*** Opening of DATASET ENTRIES ***

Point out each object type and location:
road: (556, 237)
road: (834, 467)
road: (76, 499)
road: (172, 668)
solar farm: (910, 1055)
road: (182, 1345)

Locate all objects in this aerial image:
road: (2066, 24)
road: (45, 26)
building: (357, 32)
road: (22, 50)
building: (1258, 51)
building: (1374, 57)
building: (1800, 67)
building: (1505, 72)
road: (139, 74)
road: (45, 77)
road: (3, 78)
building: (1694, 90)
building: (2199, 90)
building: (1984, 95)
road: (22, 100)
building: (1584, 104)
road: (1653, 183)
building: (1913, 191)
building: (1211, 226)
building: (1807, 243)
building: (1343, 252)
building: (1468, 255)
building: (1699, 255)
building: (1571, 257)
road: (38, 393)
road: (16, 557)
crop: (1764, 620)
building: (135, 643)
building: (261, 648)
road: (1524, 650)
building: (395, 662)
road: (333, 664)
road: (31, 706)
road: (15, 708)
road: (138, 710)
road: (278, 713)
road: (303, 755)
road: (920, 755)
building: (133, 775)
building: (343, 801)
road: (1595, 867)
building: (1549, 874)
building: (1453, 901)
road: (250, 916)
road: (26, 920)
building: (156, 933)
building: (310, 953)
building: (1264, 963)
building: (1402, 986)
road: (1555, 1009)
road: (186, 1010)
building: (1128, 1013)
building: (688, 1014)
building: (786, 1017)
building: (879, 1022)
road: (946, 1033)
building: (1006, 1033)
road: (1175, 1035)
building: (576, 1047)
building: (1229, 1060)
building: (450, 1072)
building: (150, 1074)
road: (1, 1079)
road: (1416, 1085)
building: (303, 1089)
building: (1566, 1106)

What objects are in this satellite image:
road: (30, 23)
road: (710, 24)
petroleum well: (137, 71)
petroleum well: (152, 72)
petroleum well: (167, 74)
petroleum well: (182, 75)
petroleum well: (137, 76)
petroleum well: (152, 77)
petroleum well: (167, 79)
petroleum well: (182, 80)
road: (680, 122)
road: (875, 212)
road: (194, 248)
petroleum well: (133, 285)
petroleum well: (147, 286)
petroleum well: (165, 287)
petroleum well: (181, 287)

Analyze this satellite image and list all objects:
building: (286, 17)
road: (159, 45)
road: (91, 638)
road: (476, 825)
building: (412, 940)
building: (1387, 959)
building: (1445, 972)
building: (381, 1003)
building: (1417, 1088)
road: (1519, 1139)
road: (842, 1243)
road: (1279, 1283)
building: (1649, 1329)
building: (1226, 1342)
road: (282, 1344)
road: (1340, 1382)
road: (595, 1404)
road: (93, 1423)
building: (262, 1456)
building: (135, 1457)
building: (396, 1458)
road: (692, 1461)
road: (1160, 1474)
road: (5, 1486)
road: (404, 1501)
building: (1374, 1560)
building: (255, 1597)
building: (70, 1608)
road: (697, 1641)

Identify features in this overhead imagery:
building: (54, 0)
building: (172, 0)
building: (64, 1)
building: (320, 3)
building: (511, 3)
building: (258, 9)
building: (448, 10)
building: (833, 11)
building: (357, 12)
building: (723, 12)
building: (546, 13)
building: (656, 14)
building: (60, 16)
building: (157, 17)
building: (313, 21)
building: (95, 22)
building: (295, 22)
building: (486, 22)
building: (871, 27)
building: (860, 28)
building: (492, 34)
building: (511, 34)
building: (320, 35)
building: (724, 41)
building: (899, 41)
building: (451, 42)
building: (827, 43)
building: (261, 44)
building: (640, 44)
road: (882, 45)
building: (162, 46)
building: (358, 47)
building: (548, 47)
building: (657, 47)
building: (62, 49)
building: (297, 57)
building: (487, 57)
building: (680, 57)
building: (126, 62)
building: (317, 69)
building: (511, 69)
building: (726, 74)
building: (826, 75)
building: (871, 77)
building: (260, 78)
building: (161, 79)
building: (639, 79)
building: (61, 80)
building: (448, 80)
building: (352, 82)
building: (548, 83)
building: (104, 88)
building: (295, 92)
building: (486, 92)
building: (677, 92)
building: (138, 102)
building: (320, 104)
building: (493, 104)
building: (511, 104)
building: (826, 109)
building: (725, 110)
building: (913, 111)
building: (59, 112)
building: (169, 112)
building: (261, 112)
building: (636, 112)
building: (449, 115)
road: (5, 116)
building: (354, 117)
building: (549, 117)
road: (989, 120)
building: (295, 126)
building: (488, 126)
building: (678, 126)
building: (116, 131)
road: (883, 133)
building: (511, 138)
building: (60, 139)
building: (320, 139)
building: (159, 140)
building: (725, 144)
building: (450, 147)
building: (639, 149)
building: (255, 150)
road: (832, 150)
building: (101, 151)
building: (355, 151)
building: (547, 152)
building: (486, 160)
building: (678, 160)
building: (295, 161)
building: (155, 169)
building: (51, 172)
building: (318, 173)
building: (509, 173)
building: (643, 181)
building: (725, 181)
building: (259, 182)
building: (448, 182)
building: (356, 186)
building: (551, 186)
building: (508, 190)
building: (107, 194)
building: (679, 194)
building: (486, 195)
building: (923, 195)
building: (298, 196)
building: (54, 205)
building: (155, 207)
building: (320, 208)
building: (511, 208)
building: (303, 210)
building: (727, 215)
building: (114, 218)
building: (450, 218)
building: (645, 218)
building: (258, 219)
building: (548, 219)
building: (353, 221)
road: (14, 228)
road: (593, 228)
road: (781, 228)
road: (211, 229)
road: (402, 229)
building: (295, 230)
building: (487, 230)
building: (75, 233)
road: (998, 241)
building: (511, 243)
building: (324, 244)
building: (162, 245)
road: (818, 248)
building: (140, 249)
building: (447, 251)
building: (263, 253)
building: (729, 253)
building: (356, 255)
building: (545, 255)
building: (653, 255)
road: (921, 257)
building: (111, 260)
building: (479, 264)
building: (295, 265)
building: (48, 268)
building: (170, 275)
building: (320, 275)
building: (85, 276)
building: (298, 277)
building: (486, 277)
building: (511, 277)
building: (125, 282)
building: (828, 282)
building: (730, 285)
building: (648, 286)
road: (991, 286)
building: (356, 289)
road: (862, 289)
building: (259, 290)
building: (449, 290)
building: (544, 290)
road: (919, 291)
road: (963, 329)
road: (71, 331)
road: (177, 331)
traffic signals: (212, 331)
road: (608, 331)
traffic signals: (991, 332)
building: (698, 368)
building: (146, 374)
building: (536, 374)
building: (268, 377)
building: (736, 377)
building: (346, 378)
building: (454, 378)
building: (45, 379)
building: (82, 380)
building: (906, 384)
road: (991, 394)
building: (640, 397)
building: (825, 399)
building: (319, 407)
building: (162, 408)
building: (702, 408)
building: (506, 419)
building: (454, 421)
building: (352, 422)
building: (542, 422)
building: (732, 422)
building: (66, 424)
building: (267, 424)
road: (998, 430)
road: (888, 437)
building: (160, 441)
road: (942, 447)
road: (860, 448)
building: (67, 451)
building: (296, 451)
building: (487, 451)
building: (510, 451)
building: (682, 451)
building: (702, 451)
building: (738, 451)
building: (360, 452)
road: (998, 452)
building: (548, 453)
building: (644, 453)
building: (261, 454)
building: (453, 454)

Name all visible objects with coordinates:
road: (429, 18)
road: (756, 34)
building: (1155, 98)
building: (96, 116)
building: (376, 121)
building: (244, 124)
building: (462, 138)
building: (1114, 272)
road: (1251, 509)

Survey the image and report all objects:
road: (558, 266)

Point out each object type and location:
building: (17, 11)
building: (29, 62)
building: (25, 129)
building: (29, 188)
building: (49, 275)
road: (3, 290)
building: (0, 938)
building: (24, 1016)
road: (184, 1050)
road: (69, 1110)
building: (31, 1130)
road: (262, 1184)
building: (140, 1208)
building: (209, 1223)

*** Close of DATASET ENTRIES ***

= EXERCISE DETAILS =
Exactly reproduce every line of the data above.

= TASK SOLUTION =
Point out each object type and location:
road: (556, 237)
road: (834, 467)
road: (76, 499)
road: (172, 668)
solar farm: (910, 1055)
road: (182, 1345)

Locate all objects in this aerial image:
road: (2066, 24)
road: (45, 26)
building: (357, 32)
road: (22, 50)
building: (1258, 51)
building: (1374, 57)
building: (1800, 67)
building: (1505, 72)
road: (139, 74)
road: (45, 77)
road: (3, 78)
building: (1694, 90)
building: (2199, 90)
building: (1984, 95)
road: (22, 100)
building: (1584, 104)
road: (1653, 183)
building: (1913, 191)
building: (1211, 226)
building: (1807, 243)
building: (1343, 252)
building: (1468, 255)
building: (1699, 255)
building: (1571, 257)
road: (38, 393)
road: (16, 557)
crop: (1764, 620)
building: (135, 643)
building: (261, 648)
road: (1524, 650)
building: (395, 662)
road: (333, 664)
road: (31, 706)
road: (15, 708)
road: (138, 710)
road: (278, 713)
road: (303, 755)
road: (920, 755)
building: (133, 775)
building: (343, 801)
road: (1595, 867)
building: (1549, 874)
building: (1453, 901)
road: (250, 916)
road: (26, 920)
building: (156, 933)
building: (310, 953)
building: (1264, 963)
building: (1402, 986)
road: (1555, 1009)
road: (186, 1010)
building: (1128, 1013)
building: (688, 1014)
building: (786, 1017)
building: (879, 1022)
road: (946, 1033)
building: (1006, 1033)
road: (1175, 1035)
building: (576, 1047)
building: (1229, 1060)
building: (450, 1072)
building: (150, 1074)
road: (1, 1079)
road: (1416, 1085)
building: (303, 1089)
building: (1566, 1106)

What objects are in this satellite image:
road: (30, 23)
road: (710, 24)
petroleum well: (137, 71)
petroleum well: (152, 72)
petroleum well: (167, 74)
petroleum well: (182, 75)
petroleum well: (137, 76)
petroleum well: (152, 77)
petroleum well: (167, 79)
petroleum well: (182, 80)
road: (680, 122)
road: (875, 212)
road: (194, 248)
petroleum well: (133, 285)
petroleum well: (147, 286)
petroleum well: (165, 287)
petroleum well: (181, 287)

Analyze this satellite image and list all objects:
building: (286, 17)
road: (159, 45)
road: (91, 638)
road: (476, 825)
building: (412, 940)
building: (1387, 959)
building: (1445, 972)
building: (381, 1003)
building: (1417, 1088)
road: (1519, 1139)
road: (842, 1243)
road: (1279, 1283)
building: (1649, 1329)
building: (1226, 1342)
road: (282, 1344)
road: (1340, 1382)
road: (595, 1404)
road: (93, 1423)
building: (262, 1456)
building: (135, 1457)
building: (396, 1458)
road: (692, 1461)
road: (1160, 1474)
road: (5, 1486)
road: (404, 1501)
building: (1374, 1560)
building: (255, 1597)
building: (70, 1608)
road: (697, 1641)

Identify features in this overhead imagery:
building: (54, 0)
building: (172, 0)
building: (64, 1)
building: (320, 3)
building: (511, 3)
building: (258, 9)
building: (448, 10)
building: (833, 11)
building: (357, 12)
building: (723, 12)
building: (546, 13)
building: (656, 14)
building: (60, 16)
building: (157, 17)
building: (313, 21)
building: (95, 22)
building: (295, 22)
building: (486, 22)
building: (871, 27)
building: (860, 28)
building: (492, 34)
building: (511, 34)
building: (320, 35)
building: (724, 41)
building: (899, 41)
building: (451, 42)
building: (827, 43)
building: (261, 44)
building: (640, 44)
road: (882, 45)
building: (162, 46)
building: (358, 47)
building: (548, 47)
building: (657, 47)
building: (62, 49)
building: (297, 57)
building: (487, 57)
building: (680, 57)
building: (126, 62)
building: (317, 69)
building: (511, 69)
building: (726, 74)
building: (826, 75)
building: (871, 77)
building: (260, 78)
building: (161, 79)
building: (639, 79)
building: (61, 80)
building: (448, 80)
building: (352, 82)
building: (548, 83)
building: (104, 88)
building: (295, 92)
building: (486, 92)
building: (677, 92)
building: (138, 102)
building: (320, 104)
building: (493, 104)
building: (511, 104)
building: (826, 109)
building: (725, 110)
building: (913, 111)
building: (59, 112)
building: (169, 112)
building: (261, 112)
building: (636, 112)
building: (449, 115)
road: (5, 116)
building: (354, 117)
building: (549, 117)
road: (989, 120)
building: (295, 126)
building: (488, 126)
building: (678, 126)
building: (116, 131)
road: (883, 133)
building: (511, 138)
building: (60, 139)
building: (320, 139)
building: (159, 140)
building: (725, 144)
building: (450, 147)
building: (639, 149)
building: (255, 150)
road: (832, 150)
building: (101, 151)
building: (355, 151)
building: (547, 152)
building: (486, 160)
building: (678, 160)
building: (295, 161)
building: (155, 169)
building: (51, 172)
building: (318, 173)
building: (509, 173)
building: (643, 181)
building: (725, 181)
building: (259, 182)
building: (448, 182)
building: (356, 186)
building: (551, 186)
building: (508, 190)
building: (107, 194)
building: (679, 194)
building: (486, 195)
building: (923, 195)
building: (298, 196)
building: (54, 205)
building: (155, 207)
building: (320, 208)
building: (511, 208)
building: (303, 210)
building: (727, 215)
building: (114, 218)
building: (450, 218)
building: (645, 218)
building: (258, 219)
building: (548, 219)
building: (353, 221)
road: (14, 228)
road: (593, 228)
road: (781, 228)
road: (211, 229)
road: (402, 229)
building: (295, 230)
building: (487, 230)
building: (75, 233)
road: (998, 241)
building: (511, 243)
building: (324, 244)
building: (162, 245)
road: (818, 248)
building: (140, 249)
building: (447, 251)
building: (263, 253)
building: (729, 253)
building: (356, 255)
building: (545, 255)
building: (653, 255)
road: (921, 257)
building: (111, 260)
building: (479, 264)
building: (295, 265)
building: (48, 268)
building: (170, 275)
building: (320, 275)
building: (85, 276)
building: (298, 277)
building: (486, 277)
building: (511, 277)
building: (125, 282)
building: (828, 282)
building: (730, 285)
building: (648, 286)
road: (991, 286)
building: (356, 289)
road: (862, 289)
building: (259, 290)
building: (449, 290)
building: (544, 290)
road: (919, 291)
road: (963, 329)
road: (71, 331)
road: (177, 331)
traffic signals: (212, 331)
road: (608, 331)
traffic signals: (991, 332)
building: (698, 368)
building: (146, 374)
building: (536, 374)
building: (268, 377)
building: (736, 377)
building: (346, 378)
building: (454, 378)
building: (45, 379)
building: (82, 380)
building: (906, 384)
road: (991, 394)
building: (640, 397)
building: (825, 399)
building: (319, 407)
building: (162, 408)
building: (702, 408)
building: (506, 419)
building: (454, 421)
building: (352, 422)
building: (542, 422)
building: (732, 422)
building: (66, 424)
building: (267, 424)
road: (998, 430)
road: (888, 437)
building: (160, 441)
road: (942, 447)
road: (860, 448)
building: (67, 451)
building: (296, 451)
building: (487, 451)
building: (510, 451)
building: (682, 451)
building: (702, 451)
building: (738, 451)
building: (360, 452)
road: (998, 452)
building: (548, 453)
building: (644, 453)
building: (261, 454)
building: (453, 454)

Name all visible objects with coordinates:
road: (429, 18)
road: (756, 34)
building: (1155, 98)
building: (96, 116)
building: (376, 121)
building: (244, 124)
building: (462, 138)
building: (1114, 272)
road: (1251, 509)

Survey the image and report all objects:
road: (558, 266)

Point out each object type and location:
building: (17, 11)
building: (29, 62)
building: (25, 129)
building: (29, 188)
building: (49, 275)
road: (3, 290)
building: (0, 938)
building: (24, 1016)
road: (184, 1050)
road: (69, 1110)
building: (31, 1130)
road: (262, 1184)
building: (140, 1208)
building: (209, 1223)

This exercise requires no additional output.